Exercise requirements
Convert every line of the listing below into a Markdown table with the columns Row and Entry, leaving out blank lines.

##########

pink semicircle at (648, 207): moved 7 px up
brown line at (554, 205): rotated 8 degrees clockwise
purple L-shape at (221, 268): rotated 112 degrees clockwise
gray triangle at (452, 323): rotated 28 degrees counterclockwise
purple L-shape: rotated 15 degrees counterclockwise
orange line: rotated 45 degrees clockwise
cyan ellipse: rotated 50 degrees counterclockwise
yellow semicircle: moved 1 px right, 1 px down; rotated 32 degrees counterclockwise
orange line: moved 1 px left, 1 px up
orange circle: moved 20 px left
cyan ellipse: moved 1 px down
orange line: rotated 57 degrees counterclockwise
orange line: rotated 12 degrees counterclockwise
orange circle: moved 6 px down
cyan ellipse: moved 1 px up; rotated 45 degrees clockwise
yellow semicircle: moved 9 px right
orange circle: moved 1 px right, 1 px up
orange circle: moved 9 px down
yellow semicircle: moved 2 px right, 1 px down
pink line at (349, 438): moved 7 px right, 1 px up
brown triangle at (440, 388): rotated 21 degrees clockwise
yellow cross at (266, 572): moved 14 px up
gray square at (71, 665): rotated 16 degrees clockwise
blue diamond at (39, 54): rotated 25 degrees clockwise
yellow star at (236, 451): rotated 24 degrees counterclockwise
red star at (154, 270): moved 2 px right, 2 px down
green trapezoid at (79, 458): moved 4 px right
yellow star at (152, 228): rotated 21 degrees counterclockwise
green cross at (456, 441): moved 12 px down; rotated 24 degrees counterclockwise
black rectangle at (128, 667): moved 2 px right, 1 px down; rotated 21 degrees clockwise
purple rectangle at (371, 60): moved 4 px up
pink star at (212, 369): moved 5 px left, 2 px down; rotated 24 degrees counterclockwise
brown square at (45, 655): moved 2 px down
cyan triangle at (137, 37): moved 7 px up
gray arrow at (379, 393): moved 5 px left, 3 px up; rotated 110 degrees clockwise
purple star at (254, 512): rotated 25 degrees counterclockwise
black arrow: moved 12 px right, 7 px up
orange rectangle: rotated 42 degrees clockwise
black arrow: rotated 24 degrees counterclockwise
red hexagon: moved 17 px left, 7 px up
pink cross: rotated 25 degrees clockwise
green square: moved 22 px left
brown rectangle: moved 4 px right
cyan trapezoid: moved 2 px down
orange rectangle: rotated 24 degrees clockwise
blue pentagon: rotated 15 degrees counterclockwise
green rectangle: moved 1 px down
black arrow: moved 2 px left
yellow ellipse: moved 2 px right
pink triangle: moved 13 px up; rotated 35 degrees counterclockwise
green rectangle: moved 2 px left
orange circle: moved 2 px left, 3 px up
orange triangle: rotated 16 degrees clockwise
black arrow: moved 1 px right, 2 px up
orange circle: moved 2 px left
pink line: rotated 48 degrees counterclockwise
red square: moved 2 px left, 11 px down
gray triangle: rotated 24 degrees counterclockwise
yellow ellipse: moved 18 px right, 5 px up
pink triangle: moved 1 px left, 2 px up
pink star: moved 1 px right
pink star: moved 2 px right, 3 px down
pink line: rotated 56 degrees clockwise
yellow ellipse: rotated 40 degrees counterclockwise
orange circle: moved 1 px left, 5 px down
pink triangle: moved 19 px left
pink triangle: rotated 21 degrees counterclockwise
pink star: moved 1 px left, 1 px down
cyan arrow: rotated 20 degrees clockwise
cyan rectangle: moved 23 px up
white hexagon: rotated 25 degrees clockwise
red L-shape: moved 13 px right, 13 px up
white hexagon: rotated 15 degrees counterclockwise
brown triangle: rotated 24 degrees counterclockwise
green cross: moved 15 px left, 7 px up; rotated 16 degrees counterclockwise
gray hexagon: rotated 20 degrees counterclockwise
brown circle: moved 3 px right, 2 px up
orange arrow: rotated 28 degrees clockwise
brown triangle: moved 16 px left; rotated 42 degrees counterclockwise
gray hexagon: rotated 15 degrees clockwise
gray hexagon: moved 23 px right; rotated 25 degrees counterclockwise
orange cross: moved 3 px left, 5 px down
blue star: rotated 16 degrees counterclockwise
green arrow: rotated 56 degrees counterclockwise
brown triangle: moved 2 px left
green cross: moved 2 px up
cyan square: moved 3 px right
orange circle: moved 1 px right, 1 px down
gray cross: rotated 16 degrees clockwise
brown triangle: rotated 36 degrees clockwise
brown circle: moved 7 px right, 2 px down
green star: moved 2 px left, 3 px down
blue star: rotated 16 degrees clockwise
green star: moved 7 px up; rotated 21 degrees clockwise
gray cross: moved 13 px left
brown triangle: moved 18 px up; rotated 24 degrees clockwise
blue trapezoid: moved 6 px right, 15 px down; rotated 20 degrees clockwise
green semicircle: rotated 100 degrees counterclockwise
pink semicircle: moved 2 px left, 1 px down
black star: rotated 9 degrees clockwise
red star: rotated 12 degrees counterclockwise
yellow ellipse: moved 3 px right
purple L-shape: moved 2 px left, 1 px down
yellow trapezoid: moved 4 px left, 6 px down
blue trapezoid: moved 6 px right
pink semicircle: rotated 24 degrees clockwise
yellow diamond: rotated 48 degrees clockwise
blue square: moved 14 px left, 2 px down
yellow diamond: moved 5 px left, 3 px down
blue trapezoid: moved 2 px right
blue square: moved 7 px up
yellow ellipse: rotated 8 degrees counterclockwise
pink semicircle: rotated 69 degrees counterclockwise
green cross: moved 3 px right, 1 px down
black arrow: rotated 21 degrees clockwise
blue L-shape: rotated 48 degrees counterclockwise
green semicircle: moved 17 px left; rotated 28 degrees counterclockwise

##########

Worked answer
| Row | Entry |
|---|---|
| 1 | pink semicircle at (648, 207): moved 7 px up |
| 2 | brown line at (554, 205): rotated 8 degrees clockwise |
| 3 | purple L-shape at (221, 268): rotated 112 degrees clockwise |
| 4 | gray triangle at (452, 323): rotated 28 degrees counterclockwise |
| 5 | purple L-shape: rotated 15 degrees counterclockwise |
| 6 | orange line: rotated 45 degrees clockwise |
| 7 | cyan ellipse: rotated 50 degrees counterclockwise |
| 8 | yellow semicircle: moved 1 px right, 1 px down; rotated 32 degrees counterclockwise |
| 9 | orange line: moved 1 px left, 1 px up |
| 10 | orange circle: moved 20 px left |
| 11 | cyan ellipse: moved 1 px down |
| 12 | orange line: rotated 57 degrees counterclockwise |
| 13 | orange line: rotated 12 degrees counterclockwise |
| 14 | orange circle: moved 6 px down |
| 15 | cyan ellipse: moved 1 px up; rotated 45 degrees clockwise |
| 16 | yellow semicircle: moved 9 px right |
| 17 | orange circle: moved 1 px right, 1 px up |
| 18 | orange circle: moved 9 px down |
| 19 | yellow semicircle: moved 2 px right, 1 px down |
| 20 | pink line at (349, 438): moved 7 px right, 1 px up |
| 21 | brown triangle at (440, 388): rotated 21 degrees clockwise |
| 22 | yellow cross at (266, 572): moved 14 px up |
| 23 | gray square at (71, 665): rotated 16 degrees clockwise |
| 24 | blue diamond at (39, 54): rotated 25 degrees clockwise |
| 25 | yellow star at (236, 451): rotated 24 degrees counterclockwise |
| 26 | red star at (154, 270): moved 2 px right, 2 px down |
| 27 | green trapezoid at (79, 458): moved 4 px right |
| 28 | yellow star at (152, 228): rotated 21 degrees counterclockwise |
| 29 | green cross at (456, 441): moved 12 px down; rotated 24 degrees counterclockwise |
| 30 | black rectangle at (128, 667): moved 2 px right, 1 px down; rotated 21 degrees clockwise |
| 31 | purple rectangle at (371, 60): moved 4 px up |
| 32 | pink star at (212, 369): moved 5 px left, 2 px down; rotated 24 degrees counterclockwise |
| 33 | brown square at (45, 655): moved 2 px down |
| 34 | cyan triangle at (137, 37): moved 7 px up |
| 35 | gray arrow at (379, 393): moved 5 px left, 3 px up; rotated 110 degrees clockwise |
| 36 | purple star at (254, 512): rotated 25 degrees counterclockwise |
| 37 | black arrow: moved 12 px right, 7 px up |
| 38 | orange rectangle: rotated 42 degrees clockwise |
| 39 | black arrow: rotated 24 degrees counterclockwise |
| 40 | red hexagon: moved 17 px left, 7 px up |
| 41 | pink cross: rotated 25 degrees clockwise |
| 42 | green square: moved 22 px left |
| 43 | brown rectangle: moved 4 px right |
| 44 | cyan trapezoid: moved 2 px down |
| 45 | orange rectangle: rotated 24 degrees clockwise |
| 46 | blue pentagon: rotated 15 degrees counterclockwise |
| 47 | green rectangle: moved 1 px down |
| 48 | black arrow: moved 2 px left |
| 49 | yellow ellipse: moved 2 px right |
| 50 | pink triangle: moved 13 px up; rotated 35 degrees counterclockwise |
| 51 | green rectangle: moved 2 px left |
| 52 | orange circle: moved 2 px left, 3 px up |
| 53 | orange triangle: rotated 16 degrees clockwise |
| 54 | black arrow: moved 1 px right, 2 px up |
| 55 | orange circle: moved 2 px left |
| 56 | pink line: rotated 48 degrees counterclockwise |
| 57 | red square: moved 2 px left, 11 px down |
| 58 | gray triangle: rotated 24 degrees counterclockwise |
| 59 | yellow ellipse: moved 18 px right, 5 px up |
| 60 | pink triangle: moved 1 px left, 2 px up |
| 61 | pink star: moved 1 px right |
| 62 | pink star: moved 2 px right, 3 px down |
| 63 | pink line: rotated 56 degrees clockwise |
| 64 | yellow ellipse: rotated 40 degrees counterclockwise |
| 65 | orange circle: moved 1 px left, 5 px down |
| 66 | pink triangle: moved 19 px left |
| 67 | pink triangle: rotated 21 degrees counterclockwise |
| 68 | pink star: moved 1 px left, 1 px down |
| 69 | cyan arrow: rotated 20 degrees clockwise |
| 70 | cyan rectangle: moved 23 px up |
| 71 | white hexagon: rotated 25 degrees clockwise |
| 72 | red L-shape: moved 13 px right, 13 px up |
| 73 | white hexagon: rotated 15 degrees counterclockwise |
| 74 | brown triangle: rotated 24 degrees counterclockwise |
| 75 | green cross: moved 15 px left, 7 px up; rotated 16 degrees counterclockwise |
| 76 | gray hexagon: rotated 20 degrees counterclockwise |
| 77 | brown circle: moved 3 px right, 2 px up |
| 78 | orange arrow: rotated 28 degrees clockwise |
| 79 | brown triangle: moved 16 px left; rotated 42 degrees counterclockwise |
| 80 | gray hexagon: rotated 15 degrees clockwise |
| 81 | gray hexagon: moved 23 px right; rotated 25 degrees counterclockwise |
| 82 | orange cross: moved 3 px left, 5 px down |
| 83 | blue star: rotated 16 degrees counterclockwise |
| 84 | green arrow: rotated 56 degrees counterclockwise |
| 85 | brown triangle: moved 2 px left |
| 86 | green cross: moved 2 px up |
| 87 | cyan square: moved 3 px right |
| 88 | orange circle: moved 1 px right, 1 px down |
| 89 | gray cross: rotated 16 degrees clockwise |
| 90 | brown triangle: rotated 36 degrees clockwise |
| 91 | brown circle: moved 7 px right, 2 px down |
| 92 | green star: moved 2 px left, 3 px down |
| 93 | blue star: rotated 16 degrees clockwise |
| 94 | green star: moved 7 px up; rotated 21 degrees clockwise |
| 95 | gray cross: moved 13 px left |
| 96 | brown triangle: moved 18 px up; rotated 24 degrees clockwise |
| 97 | blue trapezoid: moved 6 px right, 15 px down; rotated 20 degrees clockwise |
| 98 | green semicircle: rotated 100 degrees counterclockwise |
| 99 | pink semicircle: moved 2 px left, 1 px down |
| 100 | black star: rotated 9 degrees clockwise |
| 101 | red star: rotated 12 degrees counterclockwise |
| 102 | yellow ellipse: moved 3 px right |
| 103 | purple L-shape: moved 2 px left, 1 px down |
| 104 | yellow trapezoid: moved 4 px left, 6 px down |
| 105 | blue trapezoid: moved 6 px right |
| 106 | pink semicircle: rotated 24 degrees clockwise |
| 107 | yellow diamond: rotated 48 degrees clockwise |
| 108 | blue square: moved 14 px left, 2 px down |
| 109 | yellow diamond: moved 5 px left, 3 px down |
| 110 | blue trapezoid: moved 2 px right |
| 111 | blue square: moved 7 px up |
| 112 | yellow ellipse: rotated 8 degrees counterclockwise |
| 113 | pink semicircle: rotated 69 degrees counterclockwise |
| 114 | green cross: moved 3 px right, 1 px down |
| 115 | black arrow: rotated 21 degrees clockwise |
| 116 | blue L-shape: rotated 48 degrees counterclockwise |
| 117 | green semicircle: moved 17 px left; rotated 28 degrees counterclockwise |